#### [What the exercise asks]
Please return all lines in the listing holding the word "brown".

= = = = = = =

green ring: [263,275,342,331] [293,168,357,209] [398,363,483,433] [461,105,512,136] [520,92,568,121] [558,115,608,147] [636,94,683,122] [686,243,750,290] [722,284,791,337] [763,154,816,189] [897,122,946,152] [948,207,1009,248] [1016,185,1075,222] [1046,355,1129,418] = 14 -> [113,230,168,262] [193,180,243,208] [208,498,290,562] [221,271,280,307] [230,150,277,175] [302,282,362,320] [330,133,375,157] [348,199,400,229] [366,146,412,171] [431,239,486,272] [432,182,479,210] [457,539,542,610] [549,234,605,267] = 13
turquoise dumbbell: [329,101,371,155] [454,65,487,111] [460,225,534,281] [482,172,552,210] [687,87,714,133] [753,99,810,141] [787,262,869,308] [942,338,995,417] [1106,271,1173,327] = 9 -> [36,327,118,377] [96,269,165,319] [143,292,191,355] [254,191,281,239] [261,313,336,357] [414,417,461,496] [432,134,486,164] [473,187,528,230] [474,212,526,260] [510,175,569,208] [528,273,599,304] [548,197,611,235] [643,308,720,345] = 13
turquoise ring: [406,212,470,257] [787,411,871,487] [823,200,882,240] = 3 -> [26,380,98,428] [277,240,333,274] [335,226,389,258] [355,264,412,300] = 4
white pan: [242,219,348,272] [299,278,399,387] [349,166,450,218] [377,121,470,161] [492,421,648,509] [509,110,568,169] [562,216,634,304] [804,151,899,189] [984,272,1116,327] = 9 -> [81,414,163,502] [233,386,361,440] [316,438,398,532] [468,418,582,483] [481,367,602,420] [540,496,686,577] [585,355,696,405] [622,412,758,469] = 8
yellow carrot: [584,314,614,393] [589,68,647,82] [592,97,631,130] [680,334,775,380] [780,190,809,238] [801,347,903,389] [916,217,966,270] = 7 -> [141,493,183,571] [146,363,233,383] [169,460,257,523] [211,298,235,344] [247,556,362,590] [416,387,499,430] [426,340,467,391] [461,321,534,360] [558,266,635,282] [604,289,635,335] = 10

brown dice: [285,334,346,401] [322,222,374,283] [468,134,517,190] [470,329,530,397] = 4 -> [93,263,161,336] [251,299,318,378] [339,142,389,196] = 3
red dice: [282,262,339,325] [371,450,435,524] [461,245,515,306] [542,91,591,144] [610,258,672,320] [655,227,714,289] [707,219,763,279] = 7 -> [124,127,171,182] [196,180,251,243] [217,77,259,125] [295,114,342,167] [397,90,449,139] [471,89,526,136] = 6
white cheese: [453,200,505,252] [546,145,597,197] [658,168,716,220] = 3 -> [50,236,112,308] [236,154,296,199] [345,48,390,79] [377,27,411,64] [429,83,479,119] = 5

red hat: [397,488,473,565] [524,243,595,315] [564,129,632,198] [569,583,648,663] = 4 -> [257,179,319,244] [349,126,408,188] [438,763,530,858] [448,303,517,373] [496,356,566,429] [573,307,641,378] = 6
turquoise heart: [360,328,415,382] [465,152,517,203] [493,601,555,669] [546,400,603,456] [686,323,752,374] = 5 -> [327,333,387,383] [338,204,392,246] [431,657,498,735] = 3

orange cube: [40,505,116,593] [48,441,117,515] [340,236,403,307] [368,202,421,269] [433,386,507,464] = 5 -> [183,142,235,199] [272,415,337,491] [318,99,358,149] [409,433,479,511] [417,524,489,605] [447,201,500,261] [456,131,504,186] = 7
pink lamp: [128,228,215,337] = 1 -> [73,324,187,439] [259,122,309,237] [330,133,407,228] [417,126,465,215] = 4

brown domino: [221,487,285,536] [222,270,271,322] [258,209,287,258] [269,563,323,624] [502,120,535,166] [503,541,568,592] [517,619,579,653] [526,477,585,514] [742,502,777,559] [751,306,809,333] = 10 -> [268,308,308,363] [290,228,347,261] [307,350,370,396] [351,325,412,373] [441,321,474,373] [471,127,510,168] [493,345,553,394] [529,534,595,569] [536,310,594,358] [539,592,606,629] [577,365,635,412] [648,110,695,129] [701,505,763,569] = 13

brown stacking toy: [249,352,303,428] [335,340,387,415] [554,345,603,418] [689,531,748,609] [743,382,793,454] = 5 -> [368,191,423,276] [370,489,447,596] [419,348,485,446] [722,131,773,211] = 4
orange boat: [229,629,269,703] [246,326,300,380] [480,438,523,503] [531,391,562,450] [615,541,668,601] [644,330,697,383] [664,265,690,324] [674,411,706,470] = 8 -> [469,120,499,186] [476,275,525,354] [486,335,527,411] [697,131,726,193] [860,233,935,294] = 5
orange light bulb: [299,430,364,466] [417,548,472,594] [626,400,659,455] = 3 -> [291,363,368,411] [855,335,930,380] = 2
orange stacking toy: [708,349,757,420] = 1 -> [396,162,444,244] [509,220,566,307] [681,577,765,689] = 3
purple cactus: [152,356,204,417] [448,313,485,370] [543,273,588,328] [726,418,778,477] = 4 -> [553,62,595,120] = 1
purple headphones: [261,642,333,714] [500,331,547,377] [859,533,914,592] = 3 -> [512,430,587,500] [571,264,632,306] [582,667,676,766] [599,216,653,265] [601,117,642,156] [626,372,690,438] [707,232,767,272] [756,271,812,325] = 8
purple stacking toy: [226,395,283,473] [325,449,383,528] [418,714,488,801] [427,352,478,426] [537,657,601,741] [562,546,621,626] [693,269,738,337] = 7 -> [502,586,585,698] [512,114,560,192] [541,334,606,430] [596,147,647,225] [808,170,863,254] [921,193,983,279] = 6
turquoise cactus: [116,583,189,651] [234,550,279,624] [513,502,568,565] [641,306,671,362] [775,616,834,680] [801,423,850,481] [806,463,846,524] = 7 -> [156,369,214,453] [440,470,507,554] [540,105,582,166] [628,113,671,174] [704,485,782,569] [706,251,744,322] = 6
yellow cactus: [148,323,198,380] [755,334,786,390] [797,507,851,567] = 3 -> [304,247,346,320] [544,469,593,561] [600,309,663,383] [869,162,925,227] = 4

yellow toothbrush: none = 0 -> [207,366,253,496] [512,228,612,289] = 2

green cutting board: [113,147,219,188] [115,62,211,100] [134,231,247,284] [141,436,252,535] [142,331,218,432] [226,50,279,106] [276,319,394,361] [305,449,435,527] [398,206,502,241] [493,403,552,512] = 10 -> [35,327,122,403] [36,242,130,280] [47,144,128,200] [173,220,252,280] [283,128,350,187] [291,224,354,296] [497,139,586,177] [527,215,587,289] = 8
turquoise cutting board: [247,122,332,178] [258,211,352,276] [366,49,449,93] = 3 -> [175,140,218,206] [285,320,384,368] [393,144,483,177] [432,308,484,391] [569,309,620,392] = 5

= = = = = = =

#### [Output below]
brown dice: [285,334,346,401] [322,222,374,283] [468,134,517,190] [470,329,530,397] = 4 -> [93,263,161,336] [251,299,318,378] [339,142,389,196] = 3
brown domino: [221,487,285,536] [222,270,271,322] [258,209,287,258] [269,563,323,624] [502,120,535,166] [503,541,568,592] [517,619,579,653] [526,477,585,514] [742,502,777,559] [751,306,809,333] = 10 -> [268,308,308,363] [290,228,347,261] [307,350,370,396] [351,325,412,373] [441,321,474,373] [471,127,510,168] [493,345,553,394] [529,534,595,569] [536,310,594,358] [539,592,606,629] [577,365,635,412] [648,110,695,129] [701,505,763,569] = 13
brown stacking toy: [249,352,303,428] [335,340,387,415] [554,345,603,418] [689,531,748,609] [743,382,793,454] = 5 -> [368,191,423,276] [370,489,447,596] [419,348,485,446] [722,131,773,211] = 4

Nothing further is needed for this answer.